Required action ::
In the data below, find each line that contains the word "robot" and copy it.

[Coordinate-based object records]
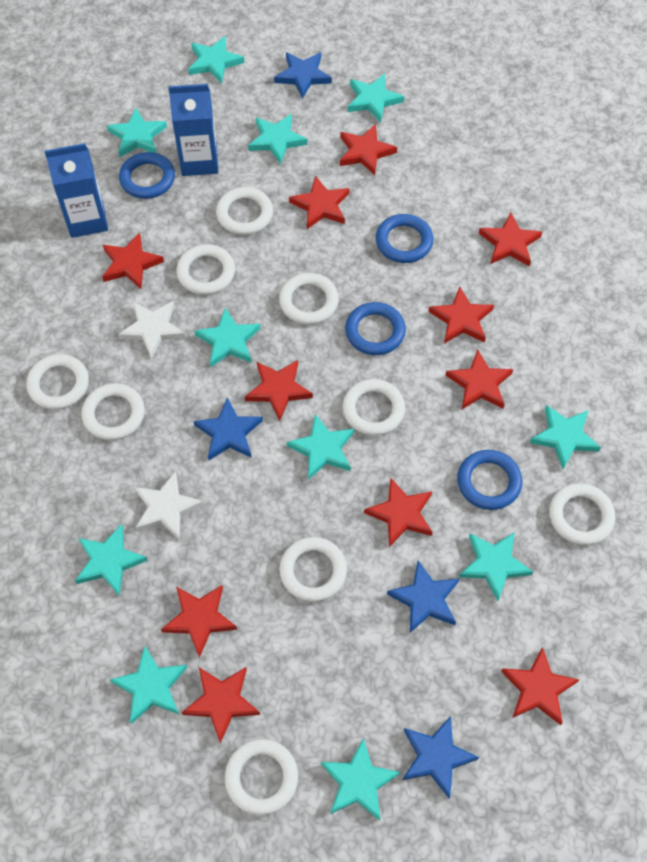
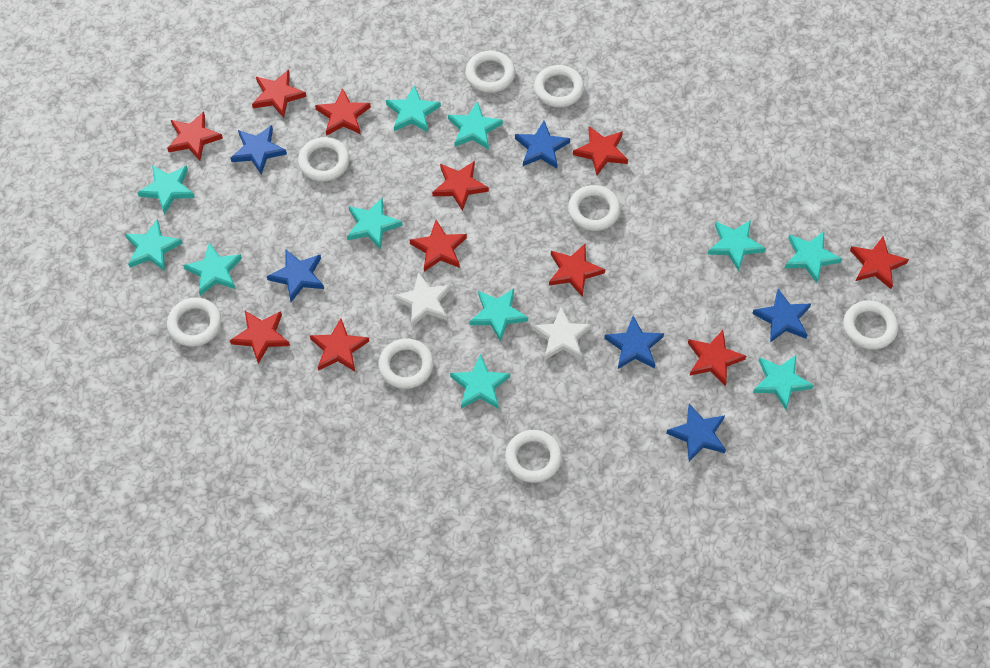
blue carton: 2 -> 0
blue ring: 4 -> 0
blue star: 4 -> 6
white ring: 9 -> 8

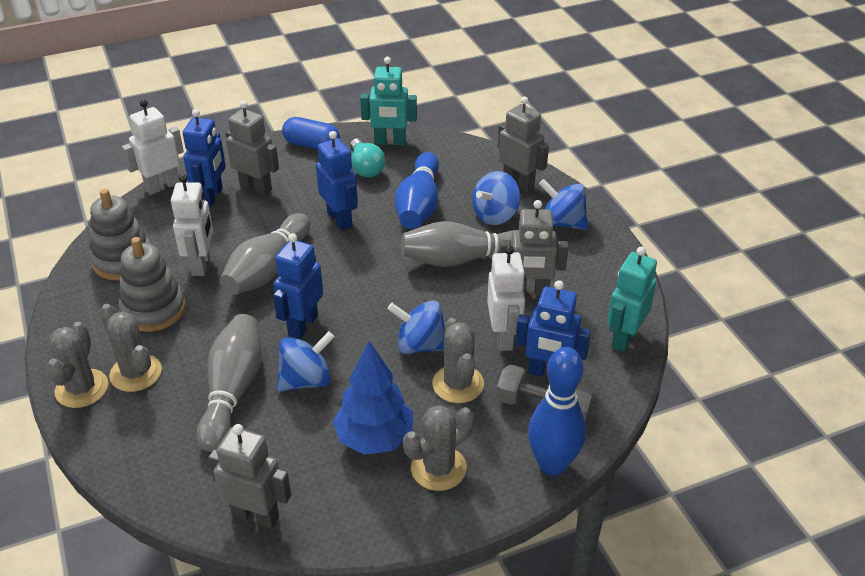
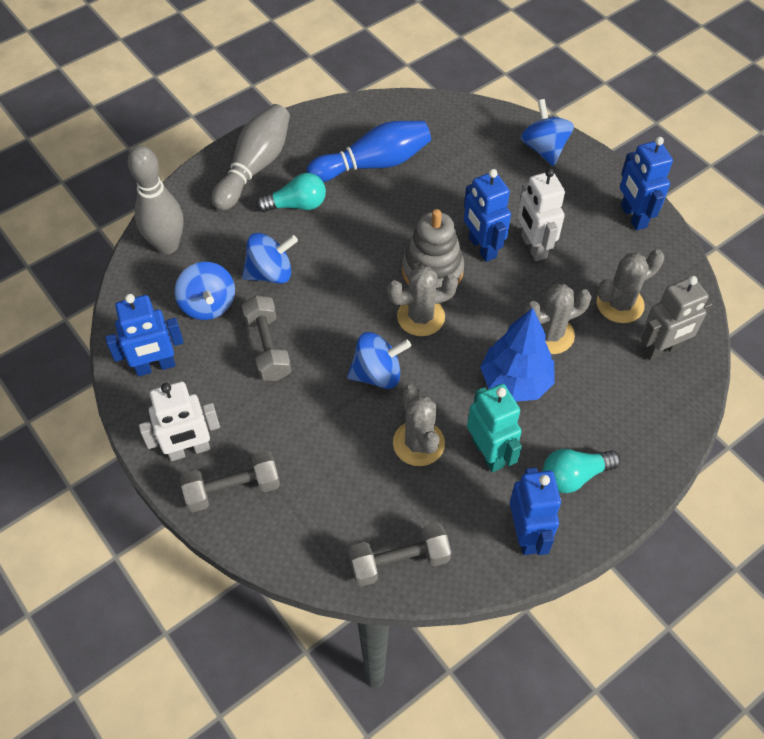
blue bowling pin: 2 -> 1
blue capsule: 1 -> 0
grey bowling pin: 3 -> 2
grey dumbbell: 1 -> 3
grey robot: 4 -> 1
grey stacking toy: 2 -> 1
turquoise light bulb: 1 -> 2
turquoise robot: 2 -> 1
white robot: 3 -> 2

Solution for this exercise ::
grey robot: 4 -> 1
turquoise robot: 2 -> 1
white robot: 3 -> 2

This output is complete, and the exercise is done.